Pictures do not belong in your copy. Repeat all the other data exactly.

Given records section start

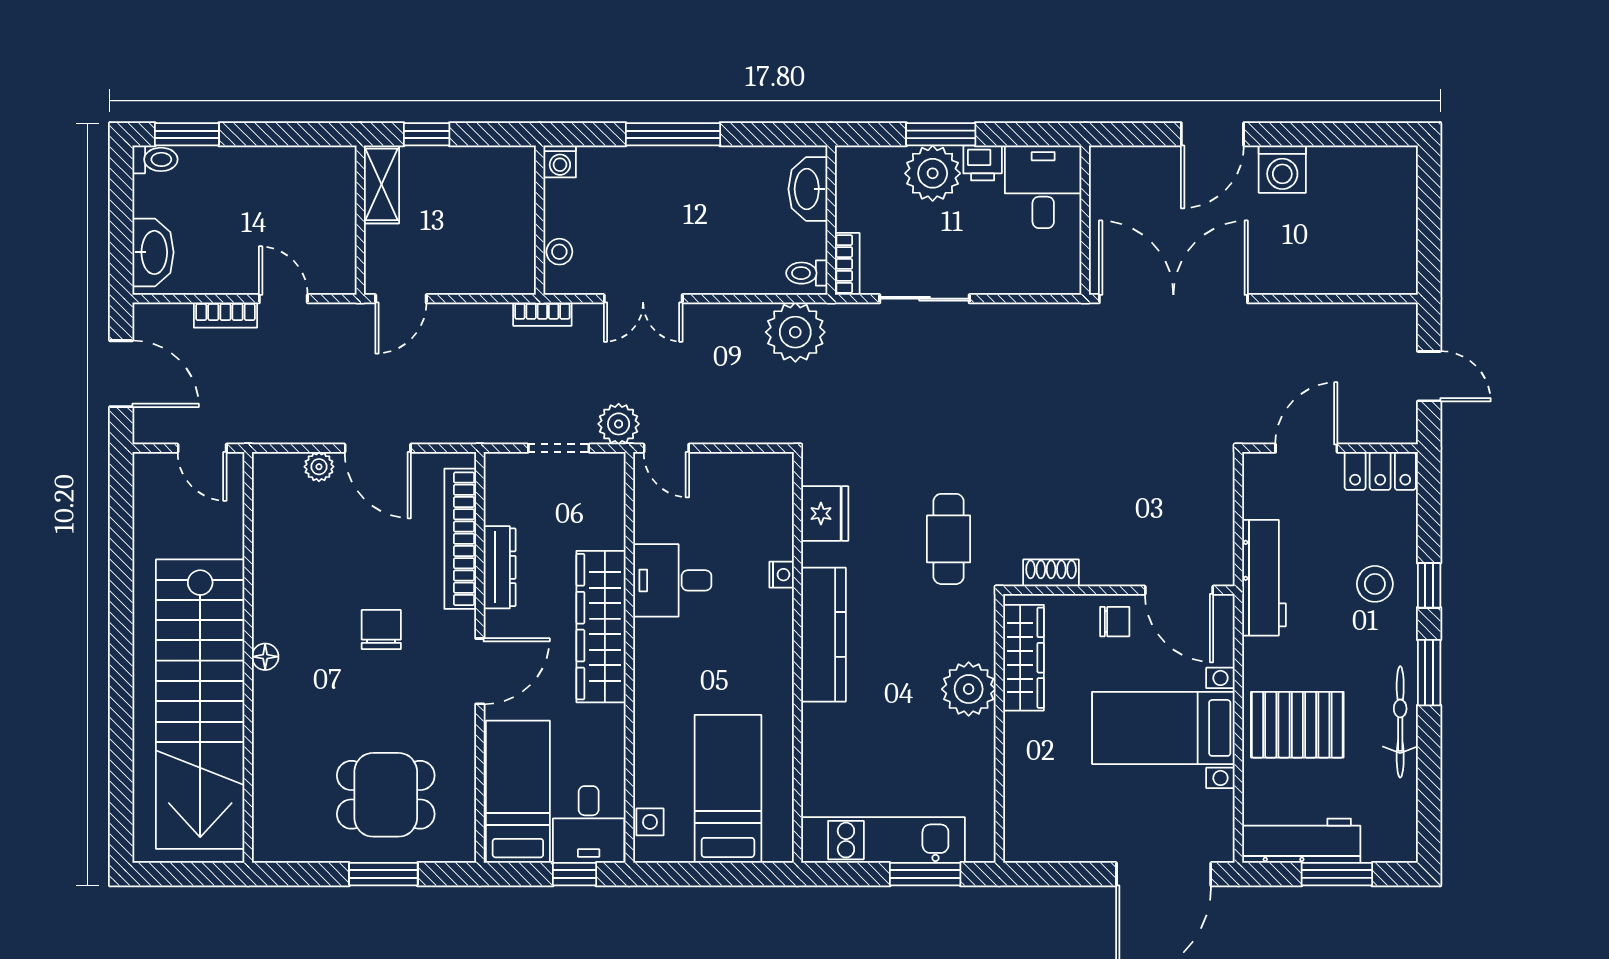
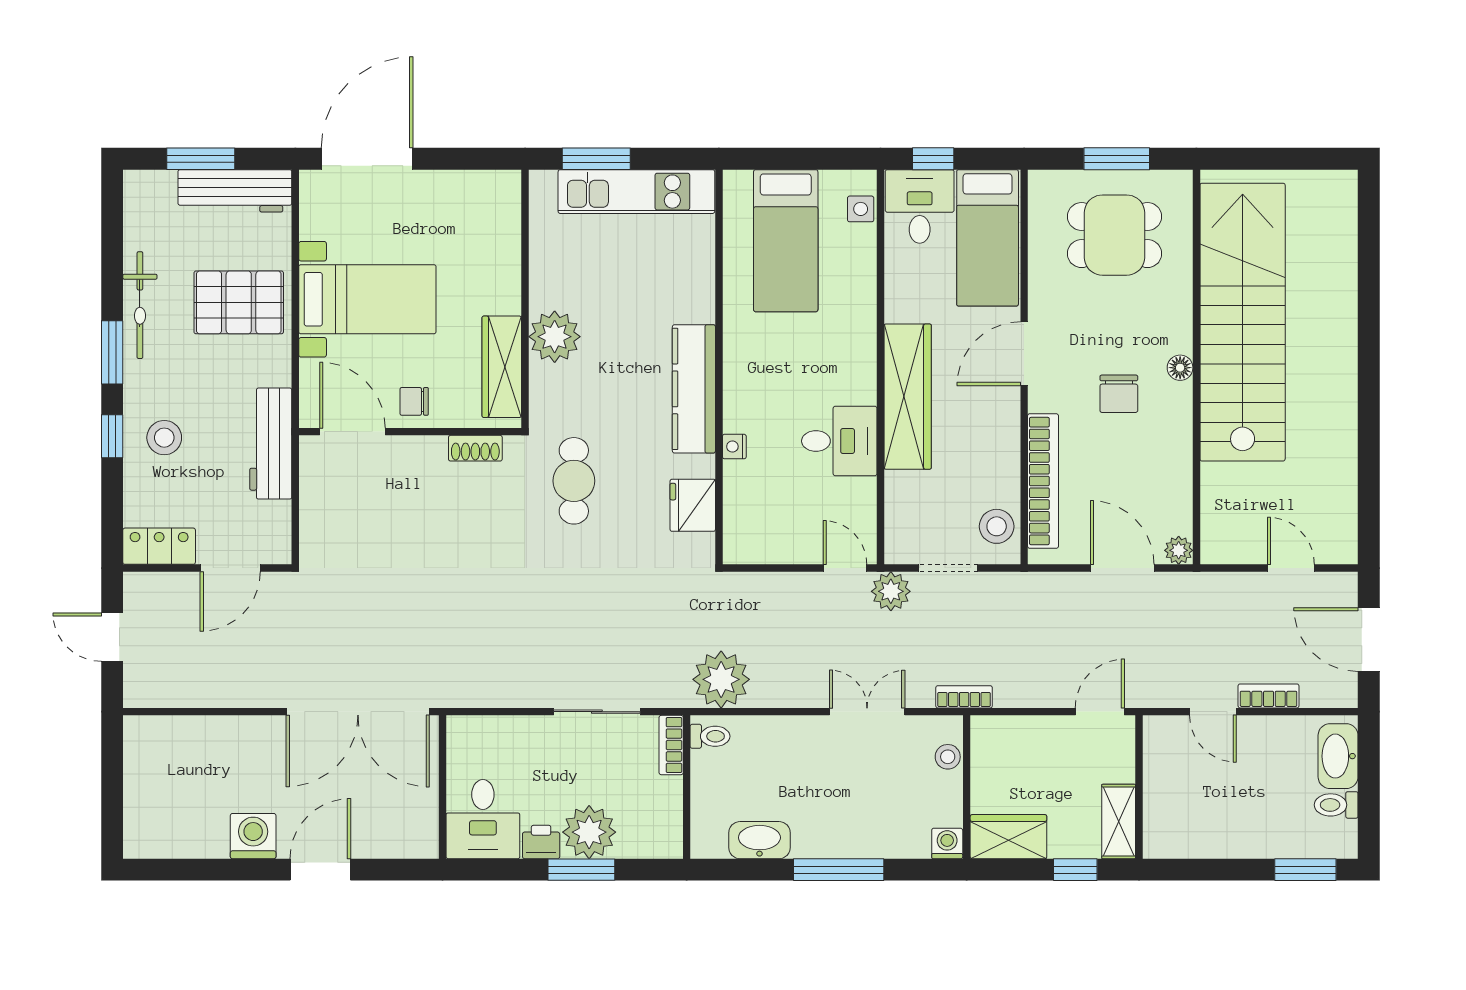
toilet: (155, 159) -> (1336, 805), moved
wardrobe: (496, 169) -> (1008, 837), added
washbasin: (808, 189) -> (759, 840), moved, turned -90
stool: (508, 492) -> (997, 526), added
dresser: (500, 567) -> (1005, 454), removed
wall: (248, 657) -> (1196, 367), moved
floor lamp: (265, 657) -> (1180, 368), moved
stairs: (200, 704) -> (1243, 322), moved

Given records section end

Task result ▸
toilet: (155, 159) -> (1336, 805), moved
wardrobe: (496, 169) -> (1008, 837), added
washbasin: (808, 189) -> (759, 840), moved, turned -90
stool: (508, 492) -> (997, 526), added
dresser: (500, 567) -> (1005, 454), removed
wall: (248, 657) -> (1196, 367), moved
floor lamp: (265, 657) -> (1180, 368), moved
stairs: (200, 704) -> (1243, 322), moved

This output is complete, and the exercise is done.